* WHAT THE TASK ASKS *
Without the pictures, output all of the data exactly.

(Stored dataset items)
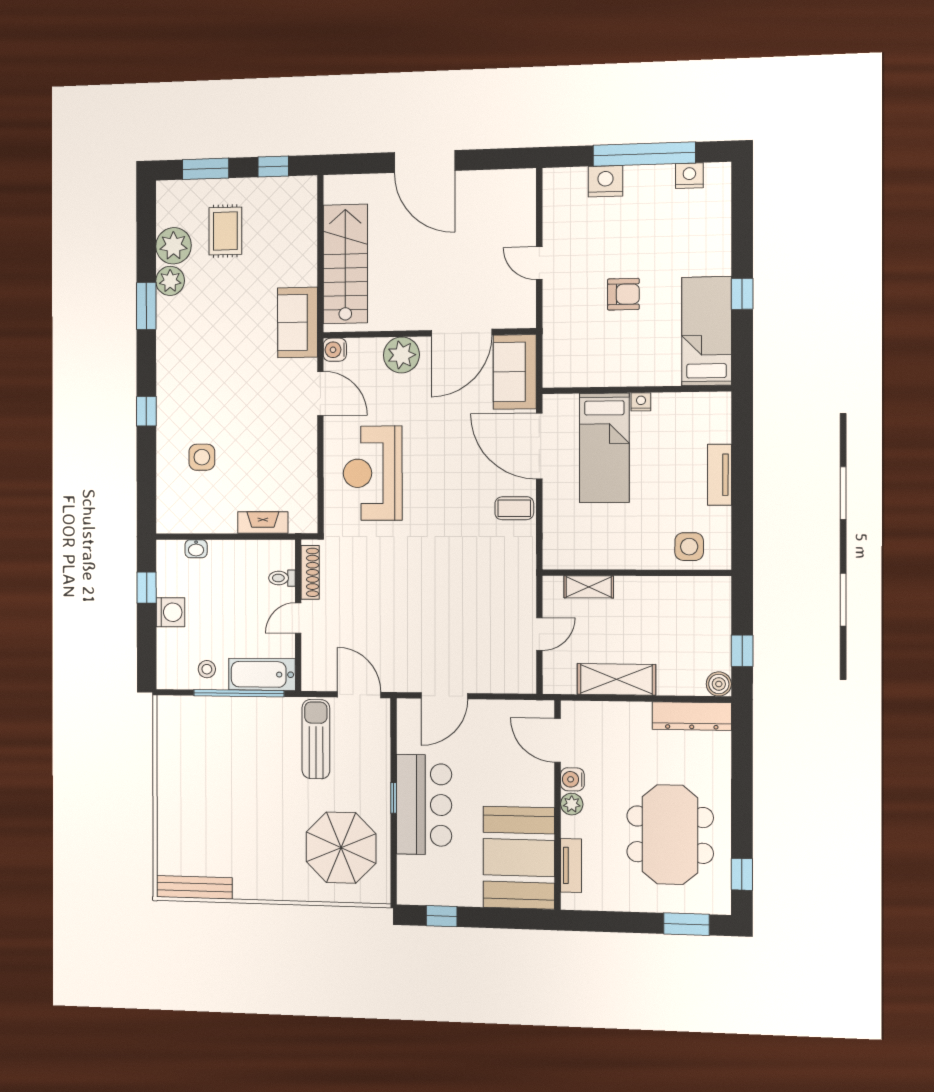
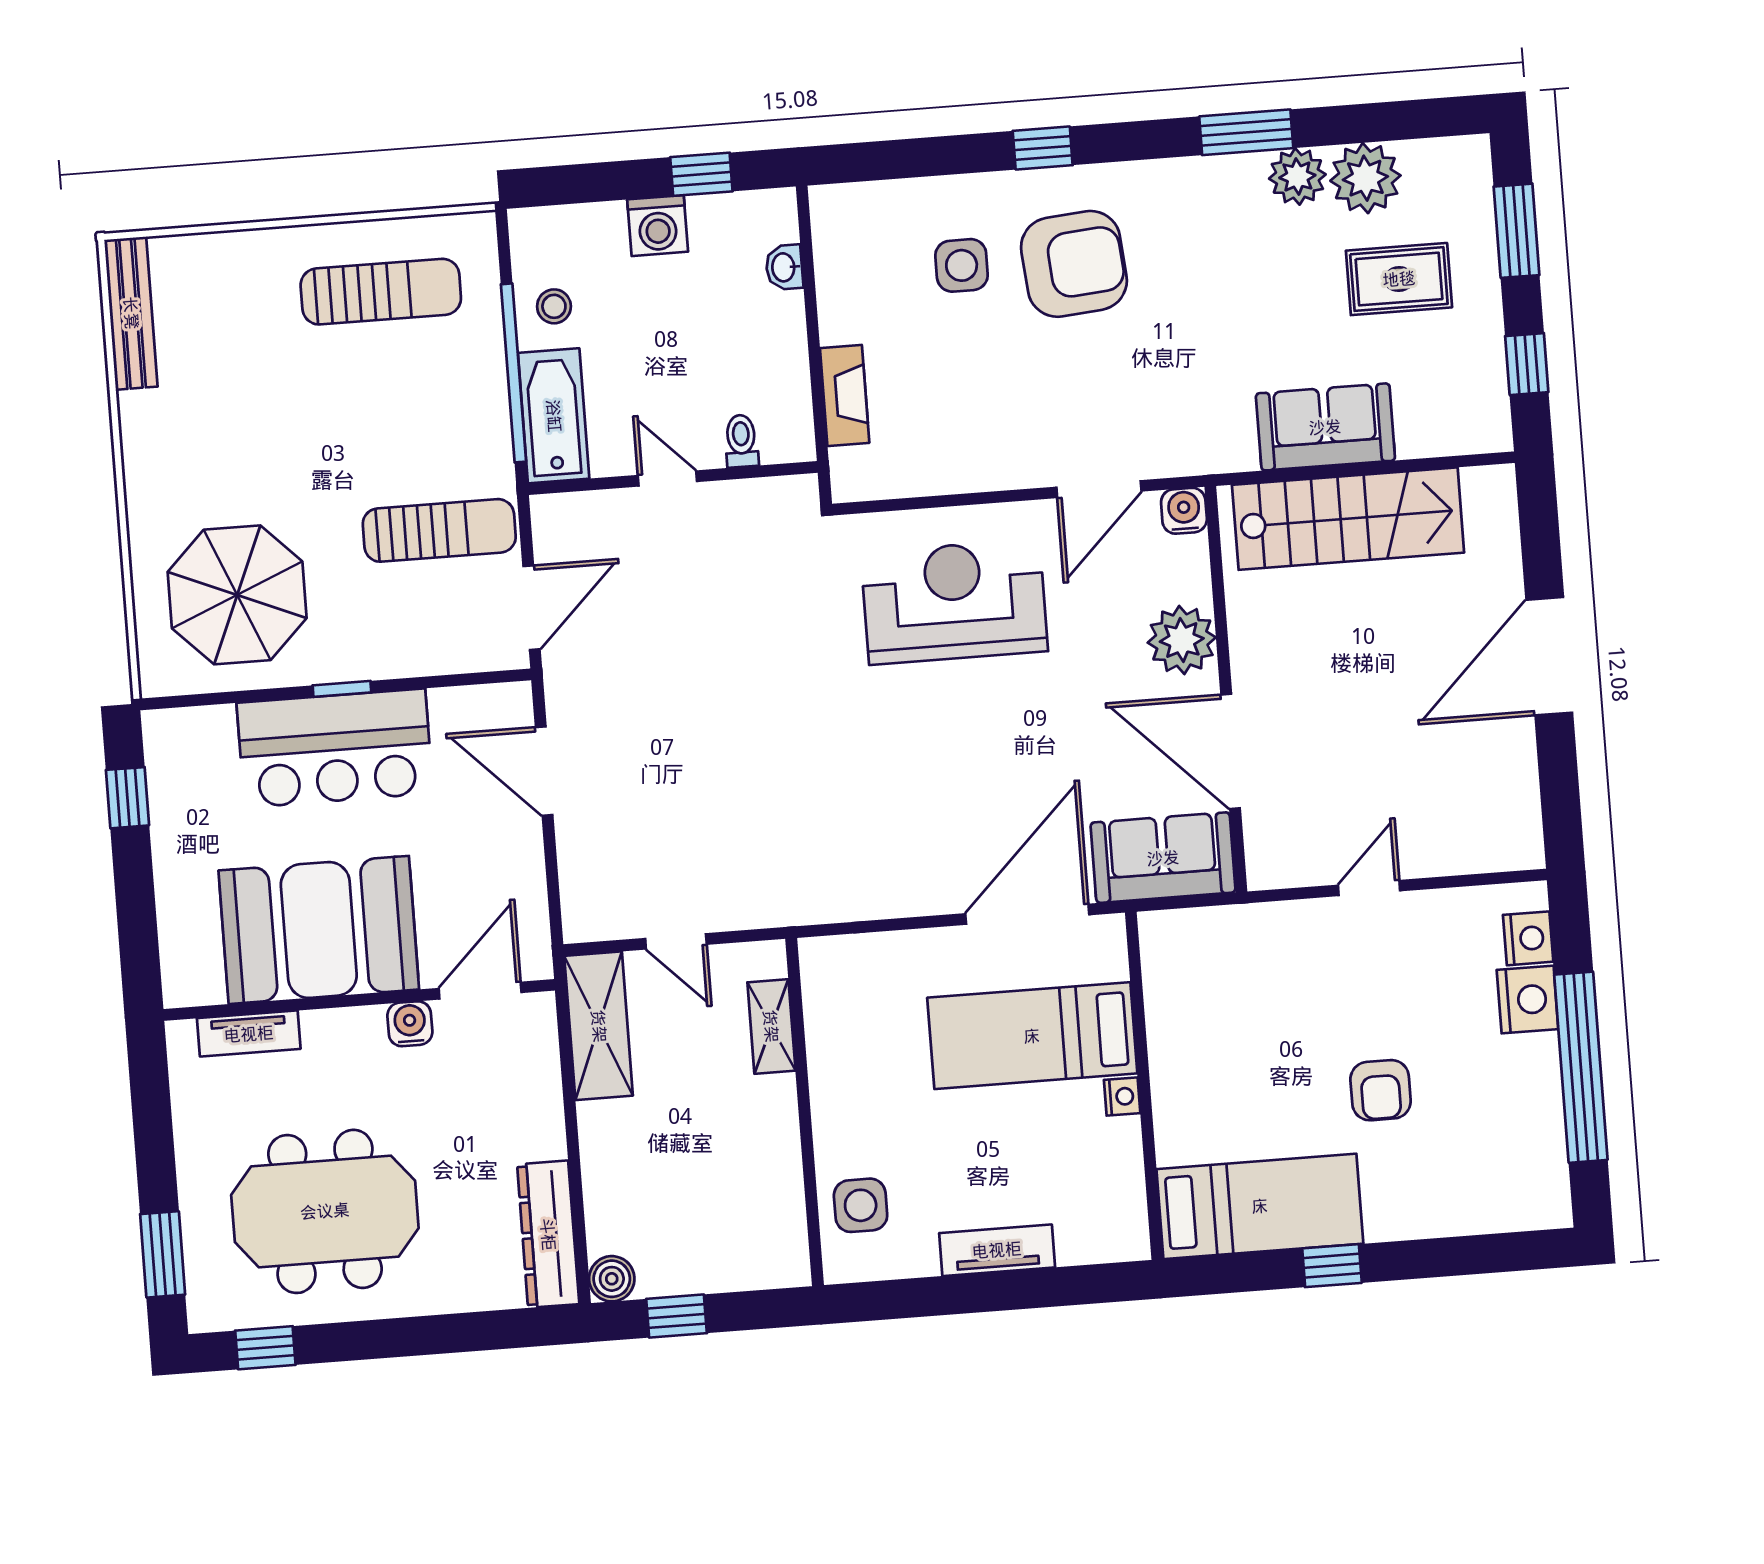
nightstand: (689, 176) -> (1528, 938), moved
armchair: (623, 294) -> (1381, 1090), moved
sofa: (298, 322) -> (1325, 427), moved
armchair: (205, 399) -> (1074, 264), added
coffee table: (514, 508) -> (908, 876), removed
shoe rack: (310, 572) -> (757, 495), removed
shelving: (616, 679) -> (599, 1026), moved
sun lounger: (193, 758) -> (381, 292), added
plant: (572, 804) -> (364, 1026), removed
booth: (519, 858) -> (319, 930), moved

* RESPONSE TO THIS TASK *
nightstand: (689, 176) -> (1528, 938), moved
armchair: (623, 294) -> (1381, 1090), moved
sofa: (298, 322) -> (1325, 427), moved
armchair: (205, 399) -> (1074, 264), added
coffee table: (514, 508) -> (908, 876), removed
shoe rack: (310, 572) -> (757, 495), removed
shelving: (616, 679) -> (599, 1026), moved
sun lounger: (193, 758) -> (381, 292), added
plant: (572, 804) -> (364, 1026), removed
booth: (519, 858) -> (319, 930), moved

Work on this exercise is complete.